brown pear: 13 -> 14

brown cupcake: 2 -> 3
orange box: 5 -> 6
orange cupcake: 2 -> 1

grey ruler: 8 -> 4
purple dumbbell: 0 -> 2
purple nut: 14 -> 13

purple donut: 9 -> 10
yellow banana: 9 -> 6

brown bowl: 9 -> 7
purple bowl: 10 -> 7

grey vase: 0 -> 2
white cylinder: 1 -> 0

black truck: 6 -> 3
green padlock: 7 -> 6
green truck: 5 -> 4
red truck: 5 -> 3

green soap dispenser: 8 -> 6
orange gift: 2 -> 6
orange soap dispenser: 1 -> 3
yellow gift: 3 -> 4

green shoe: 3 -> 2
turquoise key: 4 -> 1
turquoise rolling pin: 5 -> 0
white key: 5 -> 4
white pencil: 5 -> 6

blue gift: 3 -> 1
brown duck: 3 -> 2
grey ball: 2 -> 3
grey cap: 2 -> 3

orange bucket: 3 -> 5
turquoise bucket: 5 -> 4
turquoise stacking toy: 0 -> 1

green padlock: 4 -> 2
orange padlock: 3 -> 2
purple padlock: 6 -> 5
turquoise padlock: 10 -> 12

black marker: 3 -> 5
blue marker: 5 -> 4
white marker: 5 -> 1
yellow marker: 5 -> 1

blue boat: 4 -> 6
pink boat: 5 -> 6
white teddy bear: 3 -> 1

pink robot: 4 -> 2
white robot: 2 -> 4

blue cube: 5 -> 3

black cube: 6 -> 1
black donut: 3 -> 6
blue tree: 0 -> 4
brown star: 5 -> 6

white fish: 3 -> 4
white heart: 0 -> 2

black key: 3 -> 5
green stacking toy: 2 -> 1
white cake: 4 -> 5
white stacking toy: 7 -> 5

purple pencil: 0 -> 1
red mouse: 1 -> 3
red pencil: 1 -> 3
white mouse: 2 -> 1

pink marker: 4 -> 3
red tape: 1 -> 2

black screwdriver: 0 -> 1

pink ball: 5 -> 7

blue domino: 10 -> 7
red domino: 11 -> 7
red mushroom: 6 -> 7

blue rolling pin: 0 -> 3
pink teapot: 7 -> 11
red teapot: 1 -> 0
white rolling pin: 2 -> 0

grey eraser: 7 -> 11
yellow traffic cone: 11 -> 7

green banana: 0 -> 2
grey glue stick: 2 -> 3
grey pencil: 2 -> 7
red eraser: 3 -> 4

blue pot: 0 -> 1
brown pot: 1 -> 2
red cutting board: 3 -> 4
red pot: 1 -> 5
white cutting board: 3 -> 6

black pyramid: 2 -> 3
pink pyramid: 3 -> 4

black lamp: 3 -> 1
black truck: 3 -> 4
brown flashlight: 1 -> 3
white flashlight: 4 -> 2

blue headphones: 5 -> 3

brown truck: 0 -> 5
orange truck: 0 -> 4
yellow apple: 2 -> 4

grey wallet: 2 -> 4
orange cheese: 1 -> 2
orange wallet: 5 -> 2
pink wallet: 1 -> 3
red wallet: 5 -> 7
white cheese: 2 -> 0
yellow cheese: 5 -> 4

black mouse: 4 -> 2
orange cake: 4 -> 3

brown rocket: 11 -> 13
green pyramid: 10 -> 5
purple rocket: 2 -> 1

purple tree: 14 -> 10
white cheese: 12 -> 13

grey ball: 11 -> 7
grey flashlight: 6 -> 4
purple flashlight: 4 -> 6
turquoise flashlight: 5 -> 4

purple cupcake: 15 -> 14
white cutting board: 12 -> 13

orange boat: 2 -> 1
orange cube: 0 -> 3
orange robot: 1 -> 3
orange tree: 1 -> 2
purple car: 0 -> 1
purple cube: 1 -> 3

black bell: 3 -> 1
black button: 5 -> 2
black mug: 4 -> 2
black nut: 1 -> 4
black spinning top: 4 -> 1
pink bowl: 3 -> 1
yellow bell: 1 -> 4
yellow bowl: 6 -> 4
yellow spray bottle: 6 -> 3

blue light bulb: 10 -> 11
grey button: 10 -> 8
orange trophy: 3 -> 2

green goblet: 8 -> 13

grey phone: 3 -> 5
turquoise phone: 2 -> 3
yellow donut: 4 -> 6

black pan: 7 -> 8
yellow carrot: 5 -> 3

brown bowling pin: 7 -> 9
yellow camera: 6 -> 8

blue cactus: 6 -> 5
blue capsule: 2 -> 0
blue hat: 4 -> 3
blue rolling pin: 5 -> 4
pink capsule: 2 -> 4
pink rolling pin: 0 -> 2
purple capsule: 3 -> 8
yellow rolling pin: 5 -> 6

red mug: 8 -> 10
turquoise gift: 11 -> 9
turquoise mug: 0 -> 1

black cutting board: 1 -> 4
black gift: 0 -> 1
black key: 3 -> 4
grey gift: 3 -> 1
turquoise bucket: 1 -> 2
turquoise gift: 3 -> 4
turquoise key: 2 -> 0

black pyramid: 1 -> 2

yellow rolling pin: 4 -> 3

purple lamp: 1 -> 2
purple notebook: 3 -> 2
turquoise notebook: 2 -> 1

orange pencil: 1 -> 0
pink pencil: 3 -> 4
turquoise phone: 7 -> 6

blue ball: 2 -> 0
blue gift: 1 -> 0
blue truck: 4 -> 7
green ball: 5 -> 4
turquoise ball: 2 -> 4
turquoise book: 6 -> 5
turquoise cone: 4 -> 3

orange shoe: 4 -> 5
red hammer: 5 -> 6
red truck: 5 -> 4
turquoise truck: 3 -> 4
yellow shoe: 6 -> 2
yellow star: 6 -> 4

------

WHAT YOU SHOULD DO:
Using the entries above, output exactly the lines between the line holding "yellow banana: 9 -> 6" and the line holding "white key: 5 -> 4", end lines included, and nothing more.

EXERCISE ANSWER:
yellow banana: 9 -> 6

brown bowl: 9 -> 7
purple bowl: 10 -> 7

grey vase: 0 -> 2
white cylinder: 1 -> 0

black truck: 6 -> 3
green padlock: 7 -> 6
green truck: 5 -> 4
red truck: 5 -> 3

green soap dispenser: 8 -> 6
orange gift: 2 -> 6
orange soap dispenser: 1 -> 3
yellow gift: 3 -> 4

green shoe: 3 -> 2
turquoise key: 4 -> 1
turquoise rolling pin: 5 -> 0
white key: 5 -> 4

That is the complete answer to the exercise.